- **Before and after coordinates**

____________

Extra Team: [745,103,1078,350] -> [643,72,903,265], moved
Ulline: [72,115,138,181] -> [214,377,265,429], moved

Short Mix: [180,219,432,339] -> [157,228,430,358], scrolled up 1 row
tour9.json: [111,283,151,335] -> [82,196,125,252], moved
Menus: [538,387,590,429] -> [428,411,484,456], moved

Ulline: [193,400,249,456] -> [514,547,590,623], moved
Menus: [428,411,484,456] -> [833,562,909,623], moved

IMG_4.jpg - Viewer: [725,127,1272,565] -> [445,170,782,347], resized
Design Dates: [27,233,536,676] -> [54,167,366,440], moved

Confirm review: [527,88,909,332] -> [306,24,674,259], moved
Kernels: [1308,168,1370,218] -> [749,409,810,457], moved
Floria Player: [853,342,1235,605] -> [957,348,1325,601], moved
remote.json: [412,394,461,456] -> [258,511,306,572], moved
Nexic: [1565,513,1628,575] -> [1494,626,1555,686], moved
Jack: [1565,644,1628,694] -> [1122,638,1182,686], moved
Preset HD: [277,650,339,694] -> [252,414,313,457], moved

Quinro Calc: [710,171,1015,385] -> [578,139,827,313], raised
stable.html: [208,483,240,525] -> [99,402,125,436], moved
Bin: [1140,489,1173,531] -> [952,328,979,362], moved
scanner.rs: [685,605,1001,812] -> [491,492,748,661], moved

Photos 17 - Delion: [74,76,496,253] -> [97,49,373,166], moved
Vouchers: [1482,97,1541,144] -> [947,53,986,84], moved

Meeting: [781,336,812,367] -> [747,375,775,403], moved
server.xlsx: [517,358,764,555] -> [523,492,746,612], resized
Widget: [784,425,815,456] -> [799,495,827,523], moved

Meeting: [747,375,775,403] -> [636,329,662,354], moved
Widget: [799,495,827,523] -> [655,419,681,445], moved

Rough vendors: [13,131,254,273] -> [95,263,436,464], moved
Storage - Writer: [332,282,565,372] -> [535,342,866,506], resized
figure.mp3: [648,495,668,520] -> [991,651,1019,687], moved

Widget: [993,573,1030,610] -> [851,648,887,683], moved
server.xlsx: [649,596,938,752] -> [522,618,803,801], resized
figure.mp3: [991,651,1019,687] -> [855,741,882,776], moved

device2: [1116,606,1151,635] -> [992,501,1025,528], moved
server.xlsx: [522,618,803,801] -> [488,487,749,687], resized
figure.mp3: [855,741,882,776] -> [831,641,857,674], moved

____________

- **TASK ITEM**
Locate the word "Ulline" in the records and collect each line it appears in.

- **RESULT**
Ulline: [72,115,138,181] -> [214,377,265,429], moved
Ulline: [193,400,249,456] -> [514,547,590,623], moved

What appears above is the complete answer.